Task to carry out » Please copy out only the lines from the one containing "principal [240, 1075]" through the end of the entries, inclusive, requests and all. Scale every coordinate in the answers by 2.5 and round each to a whole number, with halves rounding up.

Dataset excerpts »
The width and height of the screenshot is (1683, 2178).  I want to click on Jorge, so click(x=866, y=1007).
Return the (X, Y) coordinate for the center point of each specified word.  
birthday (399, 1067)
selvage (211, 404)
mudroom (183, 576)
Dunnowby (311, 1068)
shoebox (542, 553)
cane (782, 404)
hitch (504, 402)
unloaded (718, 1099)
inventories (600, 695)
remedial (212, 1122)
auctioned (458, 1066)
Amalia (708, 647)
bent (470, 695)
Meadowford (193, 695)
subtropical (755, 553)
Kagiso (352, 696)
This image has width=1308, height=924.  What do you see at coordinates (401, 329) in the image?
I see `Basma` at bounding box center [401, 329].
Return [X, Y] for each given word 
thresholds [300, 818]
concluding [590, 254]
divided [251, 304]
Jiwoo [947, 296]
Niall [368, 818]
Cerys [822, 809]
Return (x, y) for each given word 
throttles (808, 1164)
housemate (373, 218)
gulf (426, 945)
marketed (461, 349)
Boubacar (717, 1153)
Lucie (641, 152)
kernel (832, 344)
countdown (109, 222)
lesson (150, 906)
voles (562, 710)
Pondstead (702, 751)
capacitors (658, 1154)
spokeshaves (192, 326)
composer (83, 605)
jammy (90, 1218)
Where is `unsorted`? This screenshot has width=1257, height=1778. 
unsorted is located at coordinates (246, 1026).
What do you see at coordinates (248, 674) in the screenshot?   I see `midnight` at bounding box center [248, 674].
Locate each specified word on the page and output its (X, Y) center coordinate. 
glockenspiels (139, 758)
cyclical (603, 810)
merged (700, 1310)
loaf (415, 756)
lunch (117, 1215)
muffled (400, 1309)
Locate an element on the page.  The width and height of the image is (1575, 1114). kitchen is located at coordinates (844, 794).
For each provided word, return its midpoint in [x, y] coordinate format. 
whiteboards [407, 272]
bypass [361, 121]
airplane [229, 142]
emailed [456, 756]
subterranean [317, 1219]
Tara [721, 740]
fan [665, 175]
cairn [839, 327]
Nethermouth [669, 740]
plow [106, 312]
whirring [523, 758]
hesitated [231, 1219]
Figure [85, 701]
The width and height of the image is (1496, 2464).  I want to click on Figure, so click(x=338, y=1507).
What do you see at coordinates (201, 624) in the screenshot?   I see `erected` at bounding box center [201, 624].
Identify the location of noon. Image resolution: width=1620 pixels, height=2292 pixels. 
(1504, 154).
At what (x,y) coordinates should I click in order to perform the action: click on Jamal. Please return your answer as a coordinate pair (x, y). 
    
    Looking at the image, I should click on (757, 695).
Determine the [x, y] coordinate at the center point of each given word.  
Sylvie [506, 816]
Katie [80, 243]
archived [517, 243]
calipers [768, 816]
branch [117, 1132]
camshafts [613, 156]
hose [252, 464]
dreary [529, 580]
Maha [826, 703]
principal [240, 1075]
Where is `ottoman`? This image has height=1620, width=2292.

Worked solution »
principal [600, 2688]
Where is `ottoman`? This image has height=1620, width=2292.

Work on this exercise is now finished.